-- Data supplied start --

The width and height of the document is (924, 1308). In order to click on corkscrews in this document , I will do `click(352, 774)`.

-- Data supplied end --
-- Data supplied start --

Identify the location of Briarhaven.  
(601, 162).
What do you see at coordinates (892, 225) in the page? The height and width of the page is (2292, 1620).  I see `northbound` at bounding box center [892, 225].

-- Data supplied end --
-- Data supplied start --

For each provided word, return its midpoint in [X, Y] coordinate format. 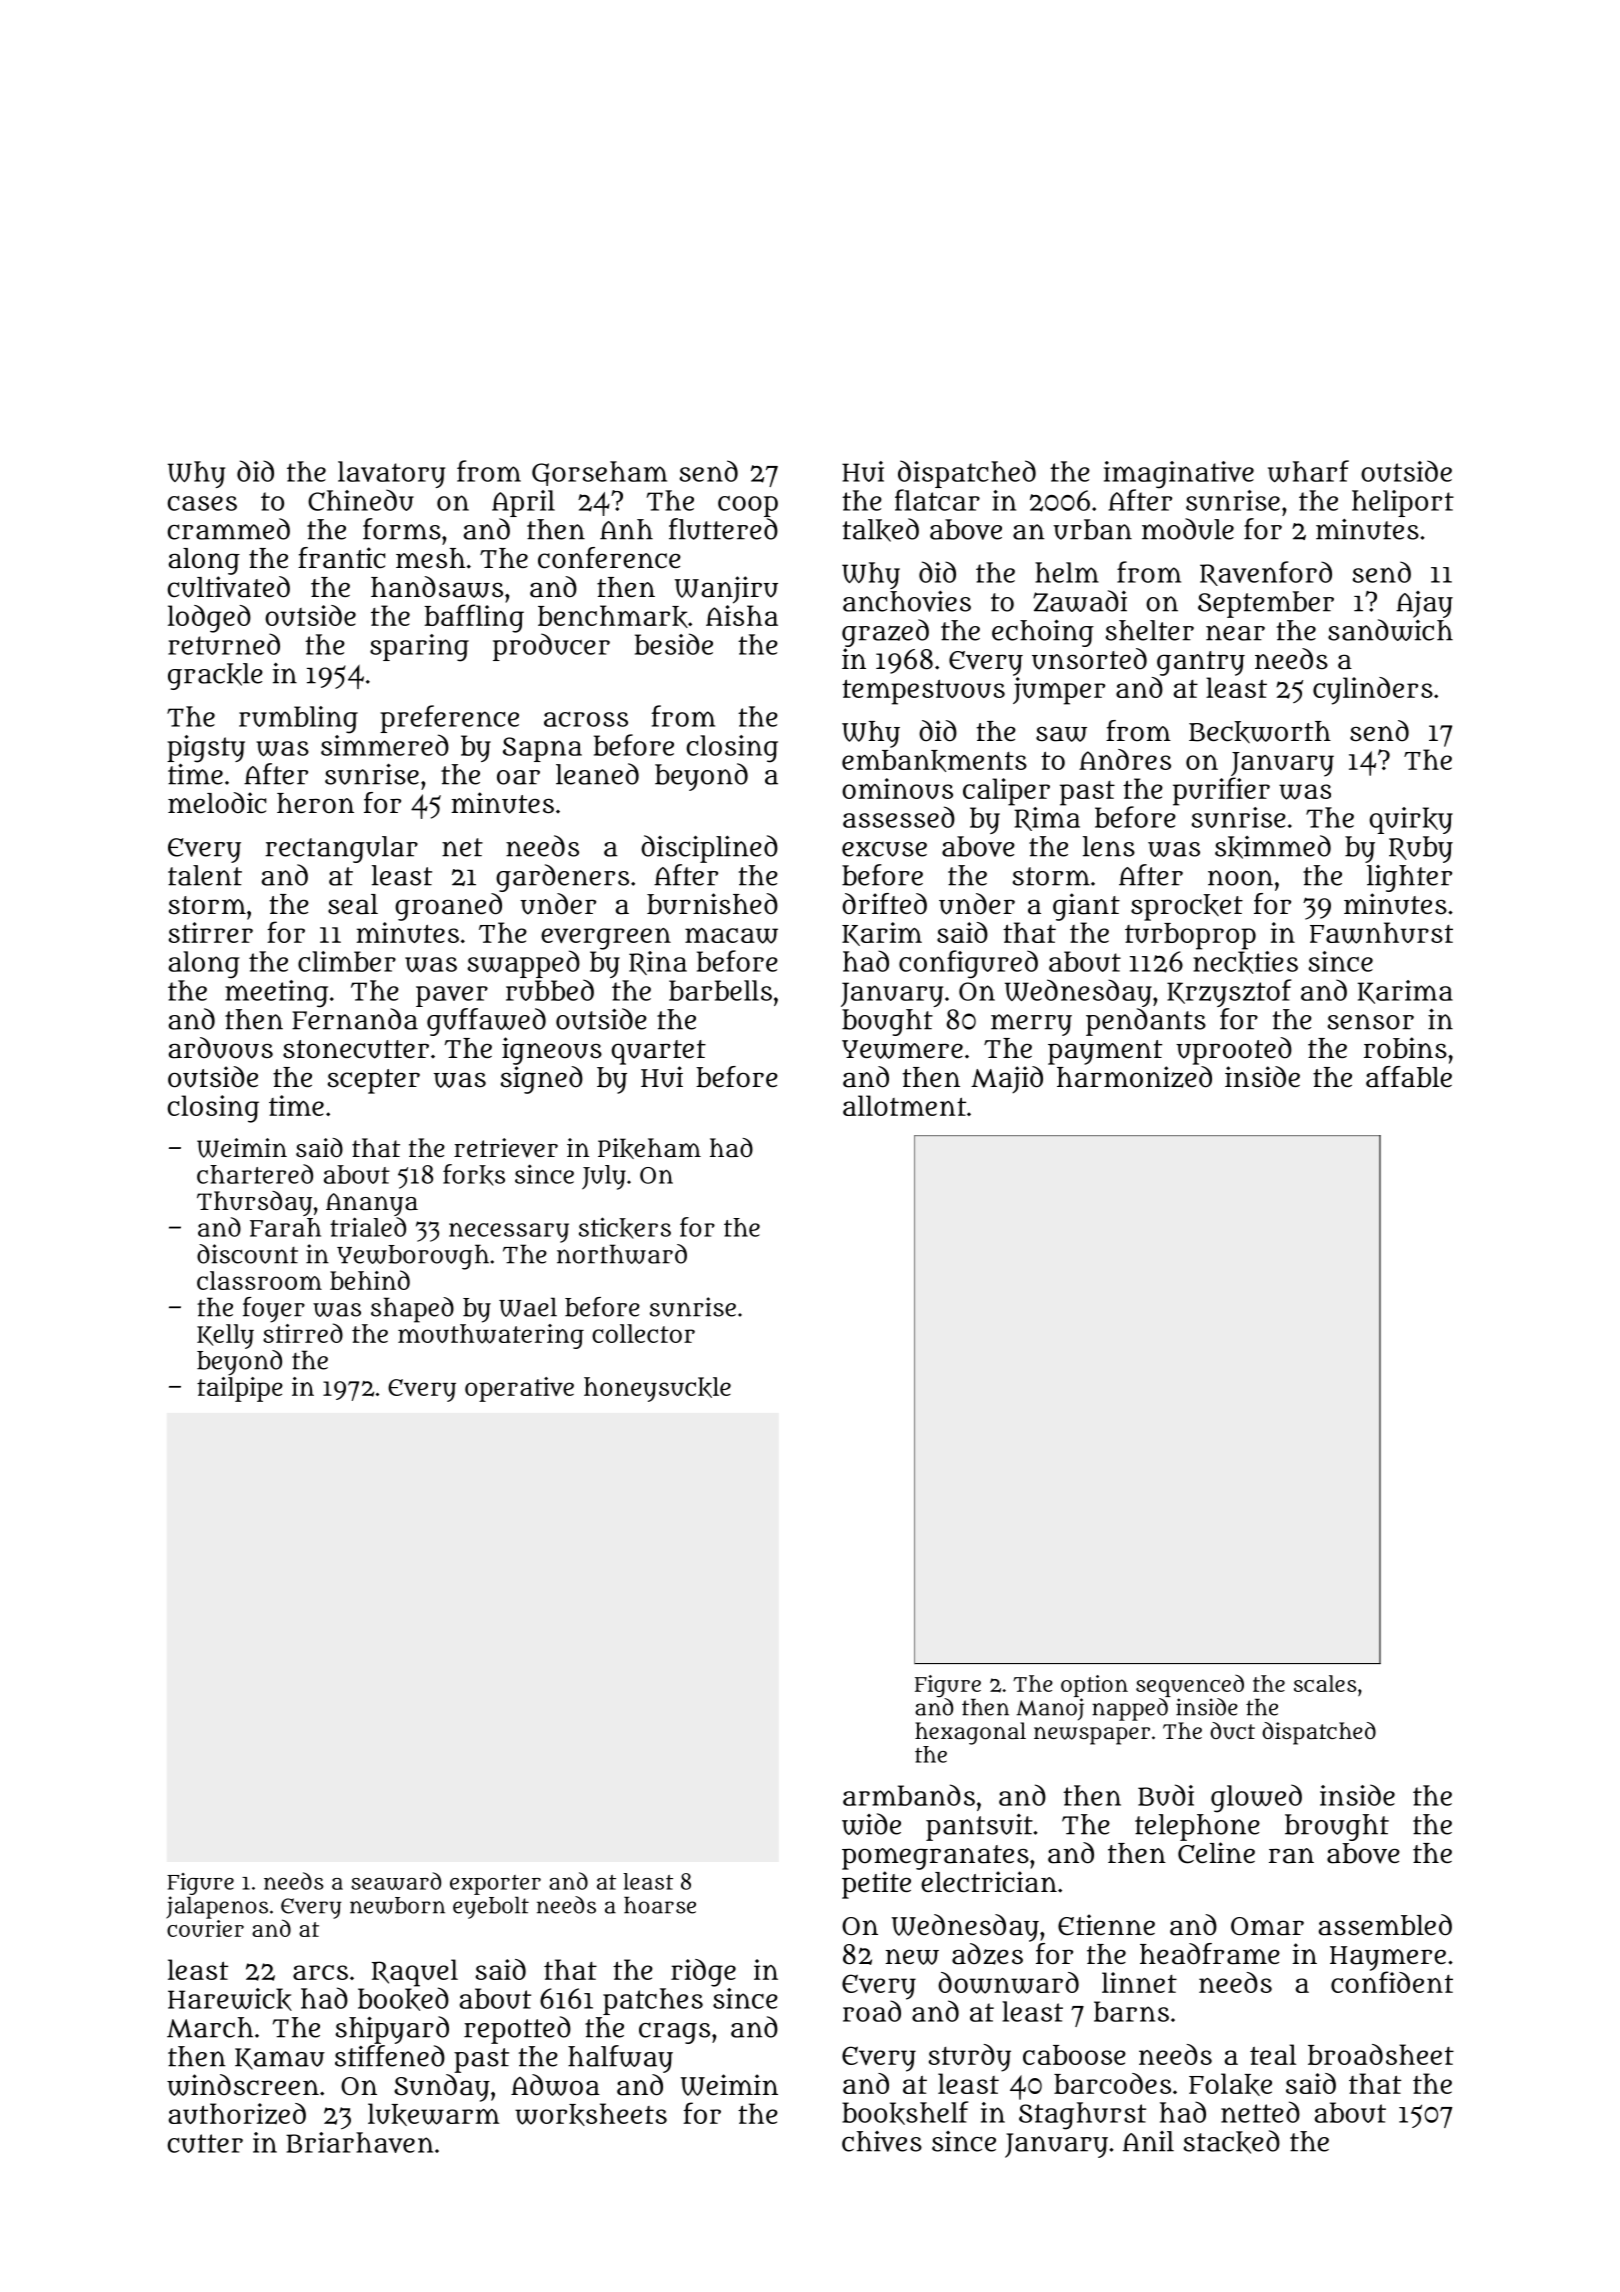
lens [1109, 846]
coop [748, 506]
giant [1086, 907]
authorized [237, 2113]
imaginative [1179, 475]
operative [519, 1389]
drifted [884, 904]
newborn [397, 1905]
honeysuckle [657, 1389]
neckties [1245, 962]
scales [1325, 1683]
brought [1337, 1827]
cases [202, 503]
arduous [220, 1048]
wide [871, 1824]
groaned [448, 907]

-- Data supplied end --

■ **What to do**
Retype the rows that open with the line containing "giant [1086, 907]" and close with the line containing "groaned [448, 907]", both of those lines included.

■ **Response below**
giant [1086, 907]
authorized [237, 2113]
imaginative [1179, 475]
operative [519, 1389]
drifted [884, 904]
newborn [397, 1905]
honeysuckle [657, 1389]
neckties [1245, 962]
scales [1325, 1683]
brought [1337, 1827]
cases [202, 503]
arduous [220, 1048]
wide [871, 1824]
groaned [448, 907]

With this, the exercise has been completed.